The input:
============
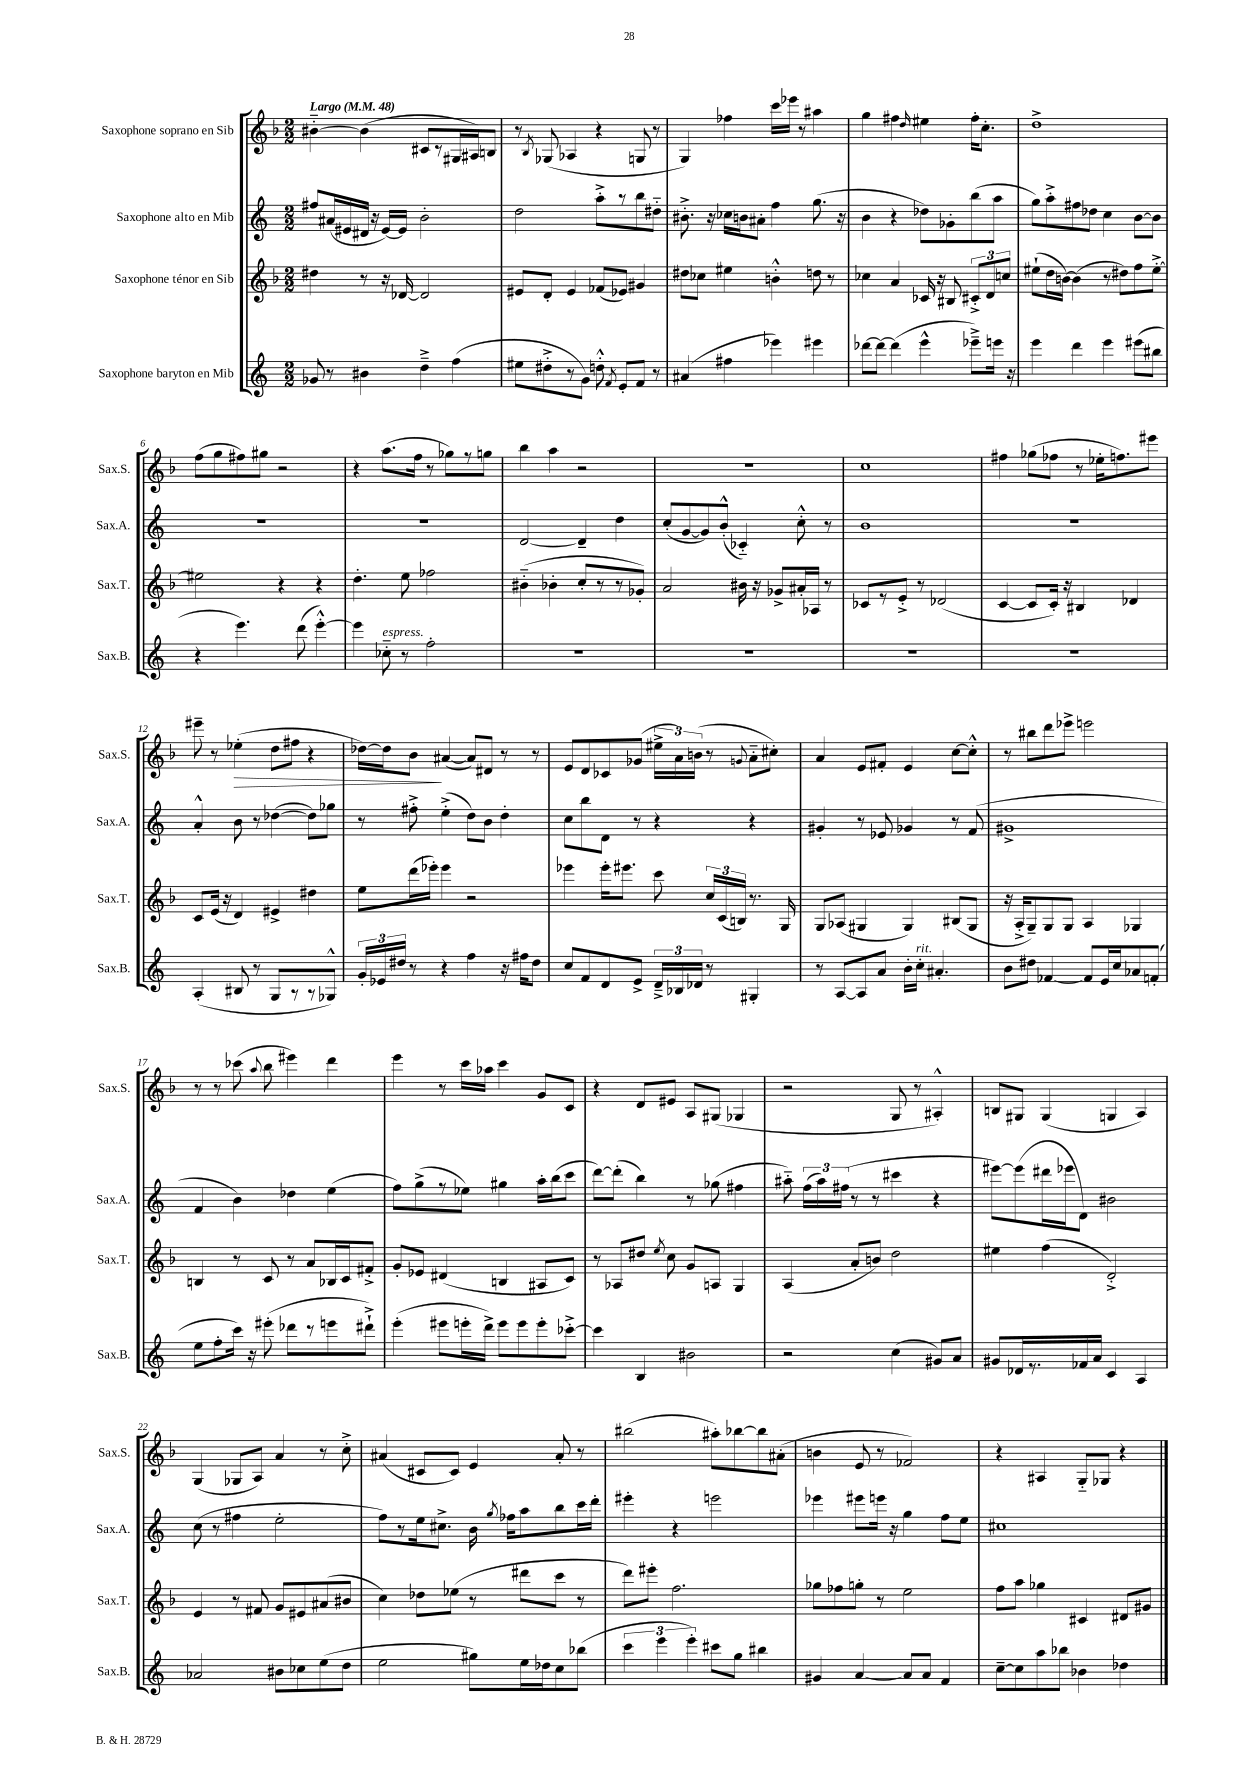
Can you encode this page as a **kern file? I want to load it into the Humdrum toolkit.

**kern	**kern	**kern	**kern
*staff4	*staff3	*staff2	*staff1
*clefG2	*clefG2	*clefG2	*clefG2
*k[]	*k[b-]	*k[]	*k[b-]
*M2/2	*M2/2	*M2/2	*M2/2
*MM48	*MM48	*MM48	*MM48
8g-	4dd#	8ff#	[4b#'~
8r	.	(16a#	.
.	.	16e#	.
4b#	8r	16d#	(4b#]
.	.	16r	.
.	16r	[16e#)	.
.	[16d-	16e#]	.
4dd~^	2d-]	2b'	8c#
.	.	.	8r
(4ff	.	.	16G#
.	.	.	16A#)
.	.	.	8B
=	=	=	=
8ee#	8e#	2dd	8r
.	.	.	8qB-
8dd#'^	8d'	.	(8G-
8r	4e#	.	4A-
8g)	.	.	.
8dd'^^	(8f-	8aa'^	4r
8qf	.	.	.
8e'	8e-)	8r	.
8f	4g#	8bb	8G
8r	.	8dd#'~	8r
=	=	=	=
(4a#	8dd#	8.b#'^	4G)
.	8cc-	.	.
.	.	16r	.
4ff#	4ee#	16cc-	4ff-
.	.	16b	.
.	.	8a#'	.
4eee-)	4b'^^	4ff	16ccc
.	.	.	16eee-
.	.	.	8r
4eee#	8dd	(8.gg	4aa#
.	8r	.	.
.	.	16r	.
=	=	=	=
[8ddd-	4cc-	4b	4gg
8ddd-_	.	.	.
(4ddd-]	4a	4r	4ff#
.	.	.	16qqdd
4eee^^	16c-	8dd-)	4ee#
.	16r	.	.
.	8B#	8g-'	.
8eee-~^)	12c#'^	(8bb	16ff#'
.	.	.	8.cc'
.	12d	.	.
16eee	.	8aa	.
.	12cc	.	.
16r	.	.	.
=	=	=	=
4eee	(8ee#`	8gg)	1dd^
.	16dd	8aa'^	.
.	[16b)	.	.
4ddd	(4b]	8ff#	.
.	.	8dd-	.
4eee	8r	4cc	.
.	8dd#)	.	.
(8eee#	8ff	[8b	.
8bb#	[8ee#'^	8b]	.
=	=	=	=
4r	2ee#]	1r	(8ff
.	.	.	8gg
4.eee)	.	.	8ff#)
.	.	.	8gg#
.	4r	.	2r
(8ddd	.	.	.
[4eee'^^)	4r	.	.
=	=	=	=
4eee]	4.dd'	1r	4r
8cc-'~	.	.	(8.aa
8r	8ee	.	.
.	.	.	16ff
2ff'	2ff-	.	8r
.	.	.	8gg-)
.	.	.	8r
.	.	.	8gg
=	=	=	=
1r	(4b#'~	[2d	4bb-
.	4b-'	.	4aa
.	8cc'	4d~]	2r
.	8r	.	.
.	8r	4dd	.
.	8g-')	.	.
=	=	=	=
1r	2a	(8cc'	1r
.	.	[8g	.
.	.	8g])	.
.	.	(8b'^^	.
.	16b#	4c-'~)	.
.	16r	.	.
.	8g-^	.	.
.	16a#'	8cc'^^	.
.	16A-	.	.
.	8r	8r	.
=	=	=	=
1r	8c-	1b	1cc
.	8r	.	.
.	8e'^	.	.
.	8r	.	.
.	(2d-	.	.
=	=	=	=
1r	[4c	1r	4ff#
.	8c]	.	(8gg-
.	16c')	.	8ff-
.	16r	.	.
.	4B#	.	8r
.	.	.	16ee-'
.	.	.	8.ff)
.	4d-	.	.
.	.	.	8eee#
=	=	=	=
(4A'	8c	4a'^^	8eee#~
.	(16e	.	8r
.	16r	.	.
8B#	4d)	8b	(4ee-'
8r	.	8r	.
8G	4e#^	([4dd-	8dd
8r	.	.	8ff#
8r	4dd#	8dd-])	4r
8G-^^)	.	8gg-	.
=	=	=	=
24g'	8ee	8r	[16dd-)
24e-	.	.	.
.	.	.	16dd-]
24dd#	.	.	.
8r	(16ddd	8ff#'^	8b-
.	16eee-')	.	.
4r	4eee-	(4ee'^	([4a#
4ff	2r	8dd)	8a#])
.	.	8b	8d#
16r	.	4dd'	8r
16ff#	.	.	.
8dd#	.	.	8r
=	=	=	=
8cc	4eee-	8cc	8e
8f	.	8bb	8d
8d	16eee-'	8d	8c-
.	8.eee#	.	.
8e^	.	8r	(8g-
24d~^	8ccc	4r	24ee#^
24B-	.	.	24a)
24d-	.	.	(24b
8r	24cc	.	8r
.	(24c	.	.
.	24B)	.	.
.	.	.	8qqg
4G#'	8.r	4r	8a'~
.	.	.	8cc#')
.	16G	.	.
=	=	=	=
8r	8G	4g#'	4a
[8A	(8A-	.	.
8A]	4G#	8r	8e
8a	.	8e-	8f#'
16b'	4G#)	4g-	4e
16cc'	.	.	.
4.a#'	.	.	.
.	(8B#	8r	[8cc
.	8G#	(8f	8cc'^^]
=	=	=	=
8b	16r	1g#^	8r
.	16A'^	.	.
8dd#	8G~)	.	8bb#
[4f-	8G	.	8ddd
.	8G	.	8eee-^
8f-]	4A	.	2eee
16e	.	.	.
16cc	.	.	.
8a-	4G-	.	.
(8f'	.	.	.
=	=	=	=
8ee	4B	4f	8r
8ff'	.	.	8r
16ccc)	8r	4b)	(8ccc-
16r	.	.	.
.	.	.	8qqaa
(8eee#'	8c	.	8bb-
8ddd-	8r	4dd-	4eee#)
8r	8a	.	.
8eee	16B-	(4ee	4ddd
.	16c	.	.
8ddd#`^)	8f#'^	.	.
=	=	=	=
(4eee'	8g'	8ff)	4eee
.	8e-	(8gg^	.
8eee#	(4d#	8r	8r
16eee'	.	8ee-)	16ccc
16ddd^)	.	.	16aa-
8eee	4B	4gg#	4ccc
8eee	.	.	.
8eee'	8A#	16aa'	8g
.	.	(16bb	.
[8ccc-'^	8c)	8ccc	8c
=	=	=	=
4ccc-]	8r	[8ddd)	4r
.	8A-	(8ddd']	.
4B	8dd#	4bb)	8d
.	8qee	.	.
.	8cc	.	8e#
2b#	8g	8r	8A
.	8A	(8gg-	(8G#
.	4G	4ff#	4G-
=	=	=	=
2r	(4A	8aa#'~)	2r
.	.	(24ff	.
.	.	24aa#)	.
.	.	(24ff#	.
.	8a'	8r	.
.	8b)	8r	.
(4cc	2dd	4ccc#	8G
.	.	.	8r
8g#)	.	4r	4A#'^^)
8a	.	.	.
=	=	=	=
8g#	4ee#	[8eee#)	8B
16d-	.	(8eee#]	8G#
8.r	.	.	.
.	(4ff	16ddd#	(4G#
.	.	16eee-	.
16f-	.	8d)	.
16a	.	.	.
4c	2d'^)	2b#	4G
4A	.	.	4A)
=	=	=	=
2a-	4e	(8cc	(4G
.	.	8r	.
.	8r	4ff#	8G-
.	8f#	.	8A)
8b#	8g	2ee'	4a
8cc-	8e#	.	.
(8ee	(8a#	.	8r
8dd	8b#	.	8cc'^
=	=	=	=
2ee	4cc)	8ff)	(4a#
.	.	8r	.
.	8dd-	16ee	8c#
.	.	8.cc#^	.
.	(8ee-	.	8c#)
8gg#)	8r	16b	4e
.	.	8qgg	.
.	.	16ff-	.
16ee	8ddd#	8aa	.
16dd-	.	.	.
8cc	8ccc	8bb	8a#'
(8bb-	8r	16ccc	8r
.	.	16ddd'	.
=	=	=	=
6ccc	8ddd)	4eee#'	(2bb#
.	8eee#'	.	.
6eee	.	.	.
.	2.ff	4r	.
6eee')	.	.	.
8ccc#	.	2eee	8aa#')
8gg	.	.	[8bb-
4bb#	.	.	8bb-]
.	.	.	(8a#'
=	=	=	=
4g#	8gg-	4eee-	4b
.	8ff-	.	.
[4a	8gg'	8eee#	8e
.	8r	16eee	8r
.	.	16r	.
8a]	2ee	4gg	2f-)
8a	.	.	.
4f	.	8ff	.
.	.	8ee	.
=	=	=	=
[8cc~	8ff	1cc#	4r
8cc]	8aa	.	.
8aa	4gg-	.	4A#
8bb-	.	.	.
4b-	4c#	.	8G'~
.	.	.	8G-
4dd-	8d#	.	4r
.	8g#	.	.
==	==	==	==
*-	*-	*-	*-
============
Problem statement: How many lines in the items above contain the string "kern"? Reply with the number alone.

Response to this exercise: 2